Input ->
****
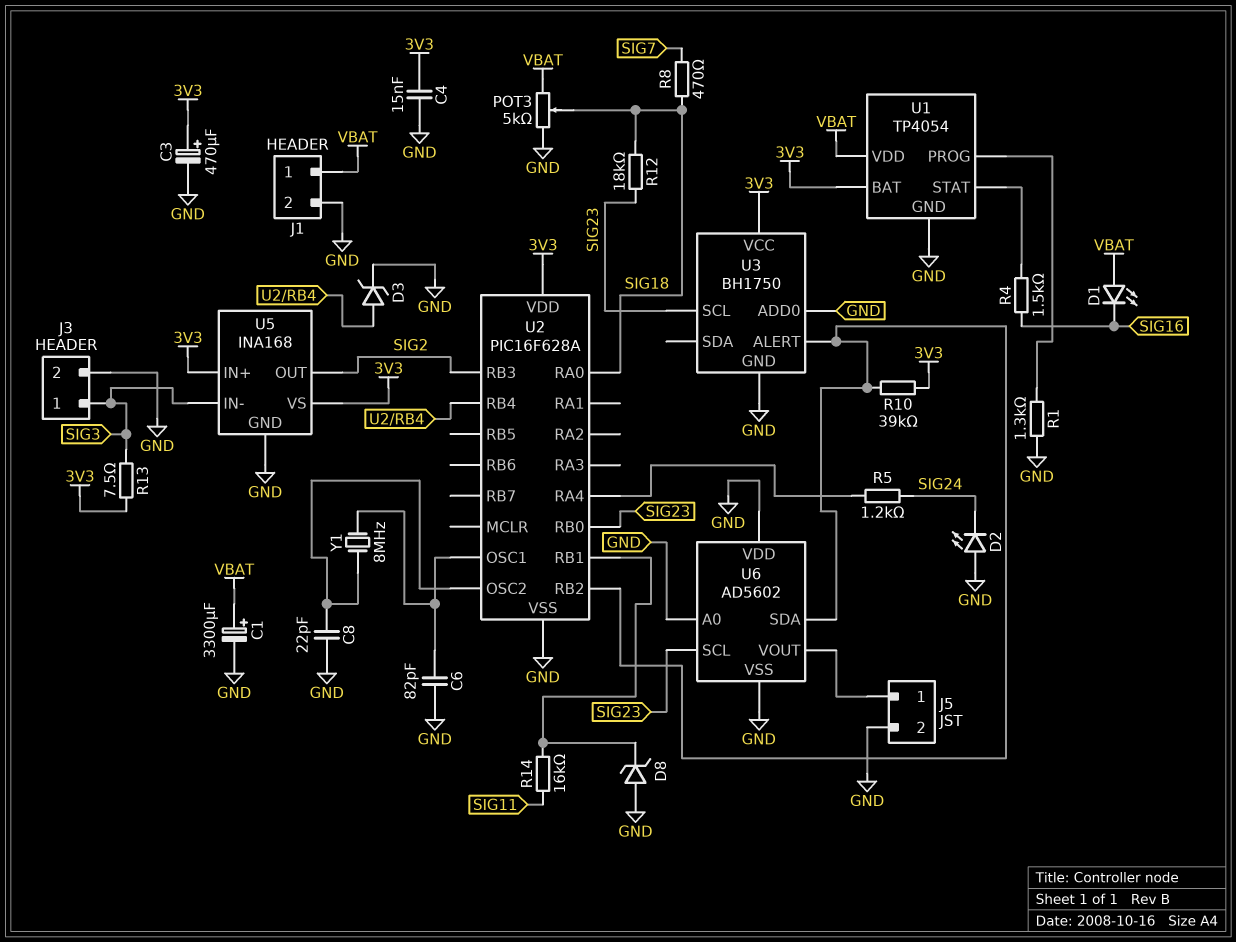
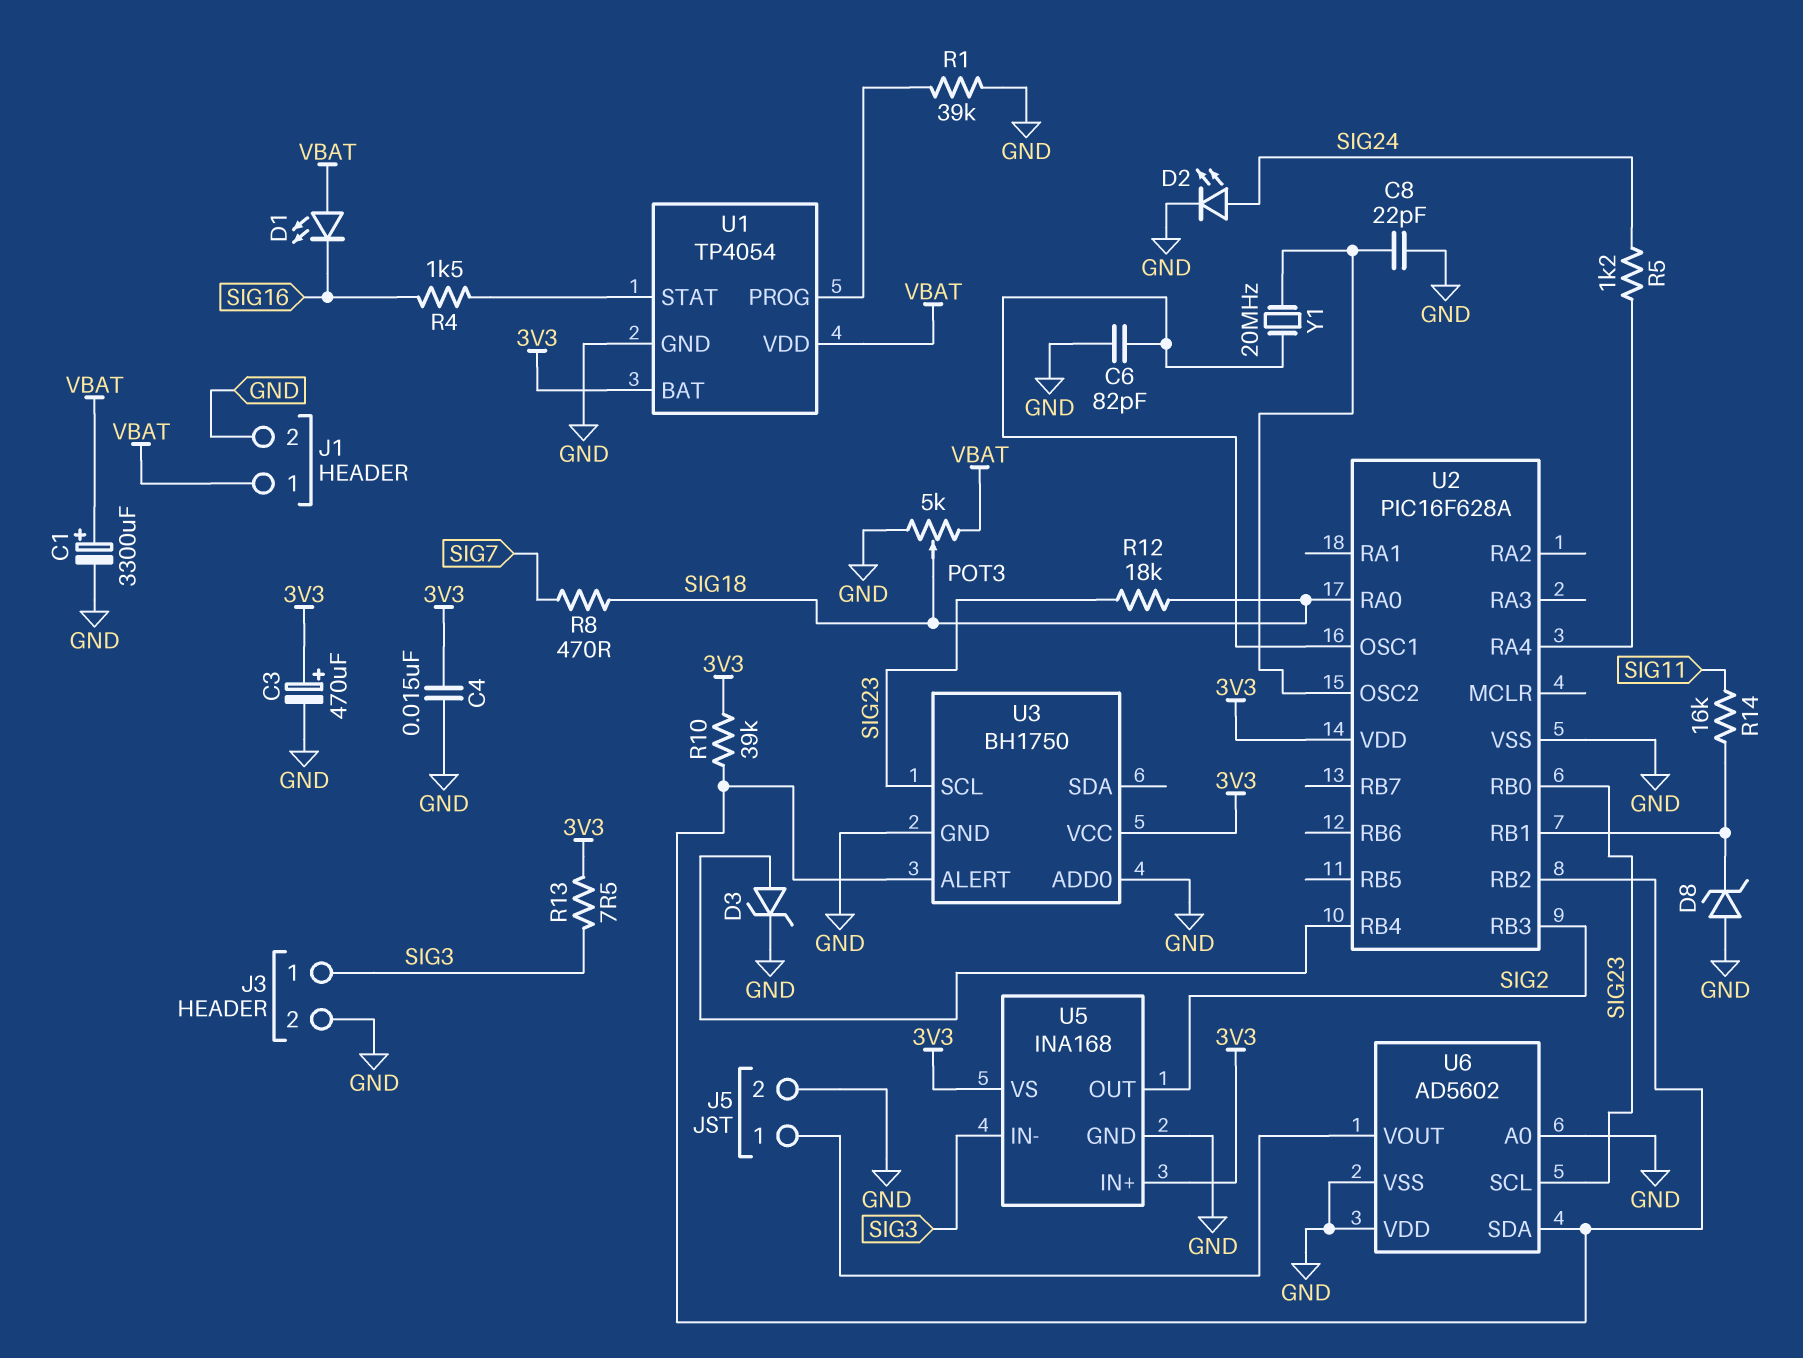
D2: LED (A GND, K SIG24) -> LED (A SIG24, K GND)
R1: 1.3k (GND, U1/PROG) -> 39k (GND, U1/PROG)
Y1: 8MHz (U2/OSC1, U2/OSC2) -> 20MHz (U2/OSC1, U2/OSC2)

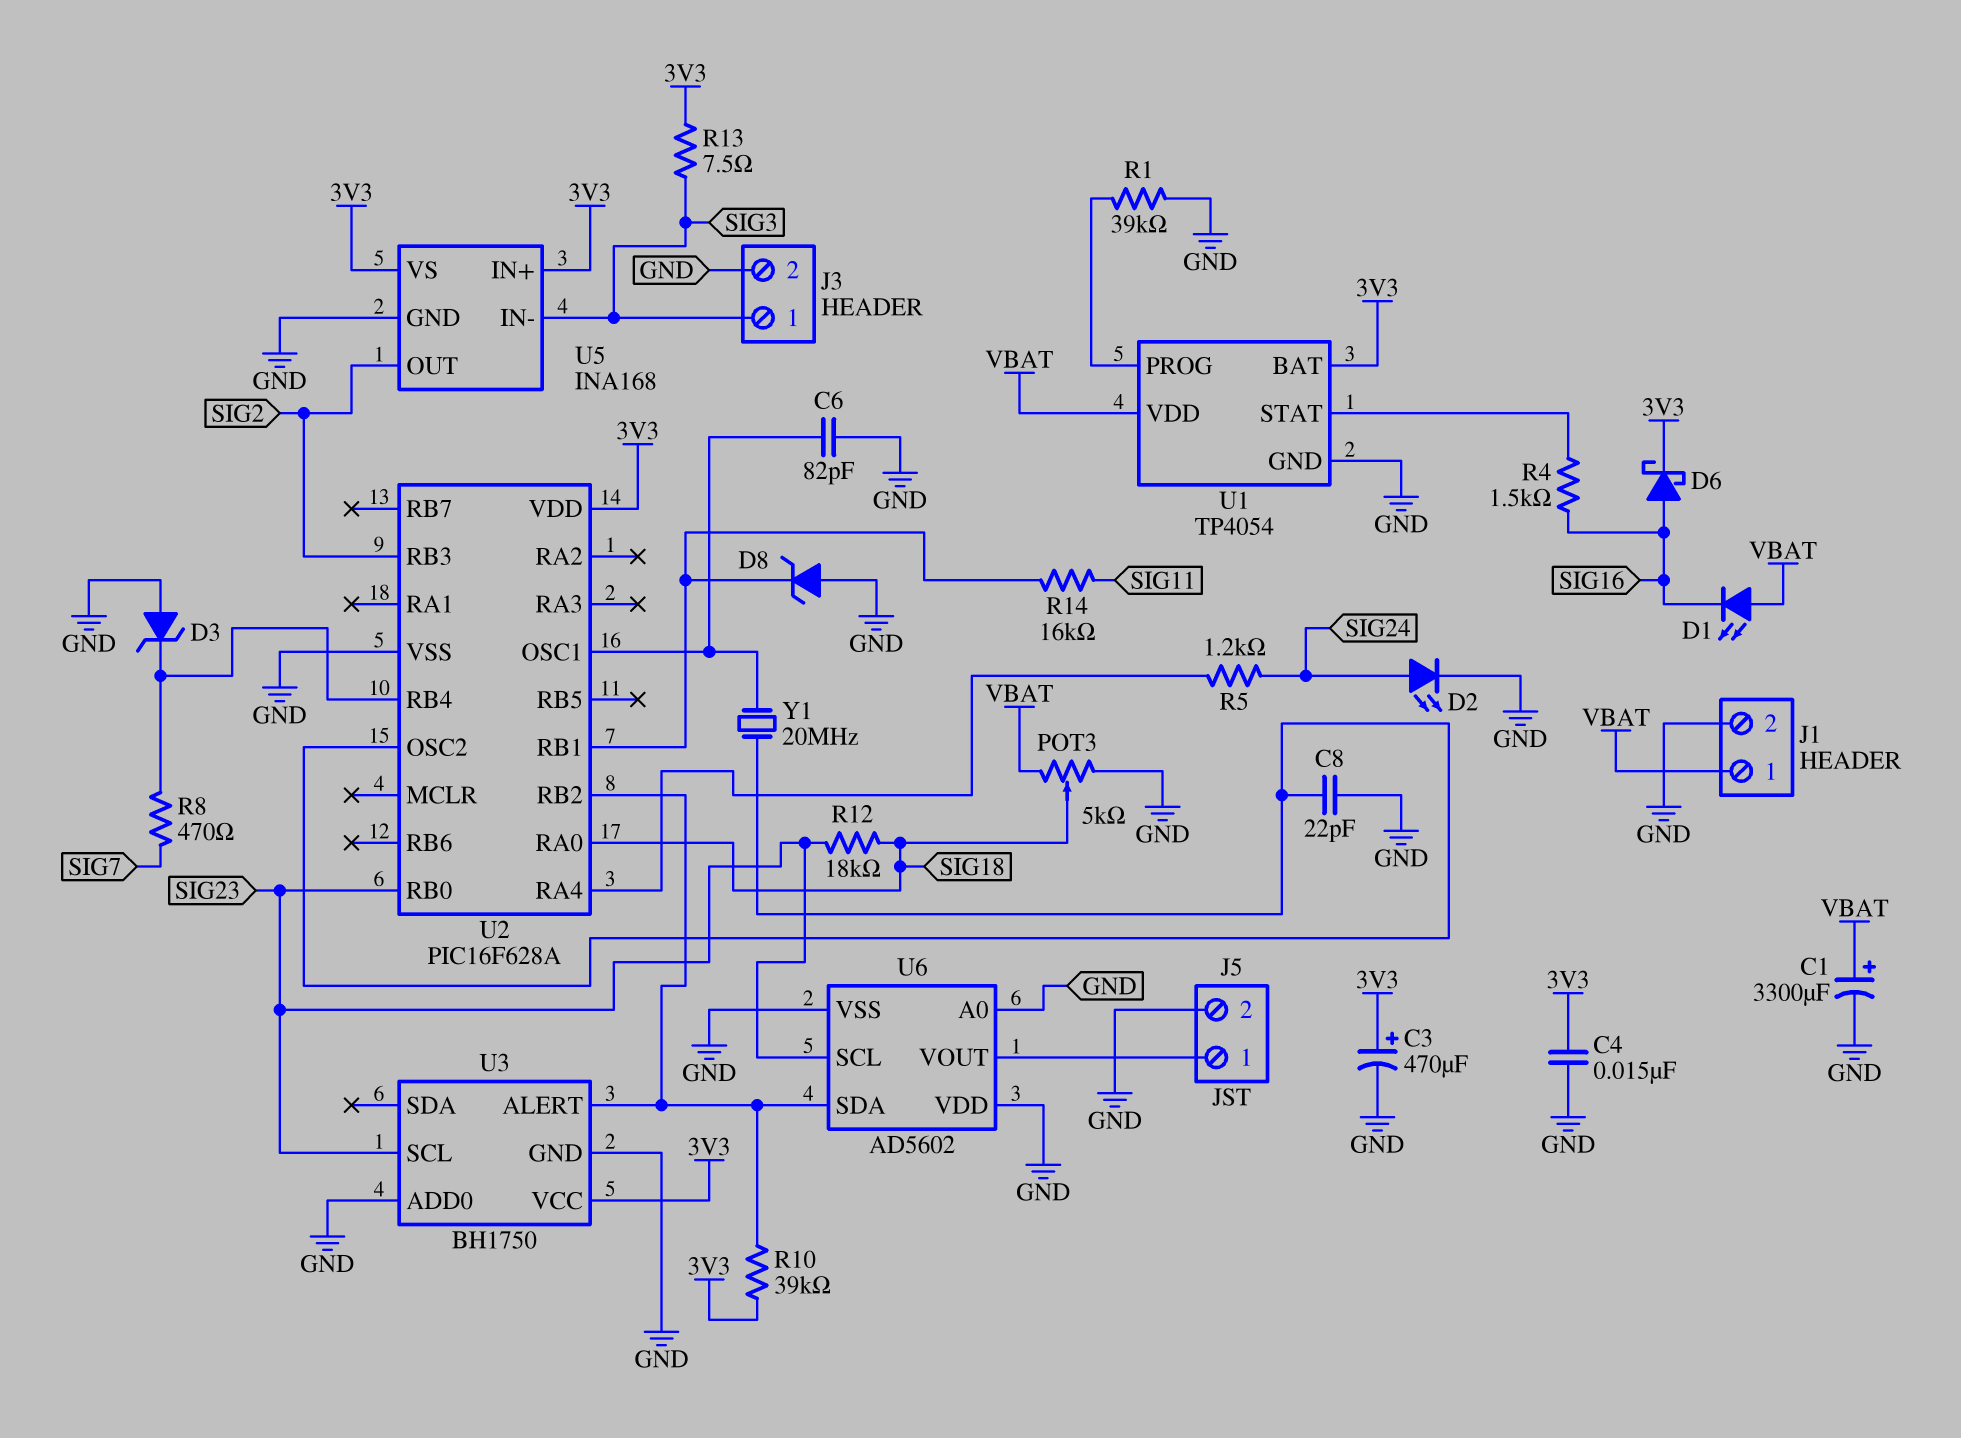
D3: zener (A U2/RB4, K GND) -> zener (A GND, K U2/RB4)
D6: none -> schottky (A SIG16, K 3V3)
R8: 470 (SIG7, SIG18) -> 470 (SIG7, U2/RB4)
****
Your task -> In the answer, the entries must appear exactly as above, without the images.

Answer below ->
D2: LED (A GND, K SIG24) -> LED (A SIG24, K GND)
R1: 1.3k (GND, U1/PROG) -> 39k (GND, U1/PROG)
Y1: 8MHz (U2/OSC1, U2/OSC2) -> 20MHz (U2/OSC1, U2/OSC2)

D3: zener (A U2/RB4, K GND) -> zener (A GND, K U2/RB4)
D6: none -> schottky (A SIG16, K 3V3)
R8: 470 (SIG7, SIG18) -> 470 (SIG7, U2/RB4)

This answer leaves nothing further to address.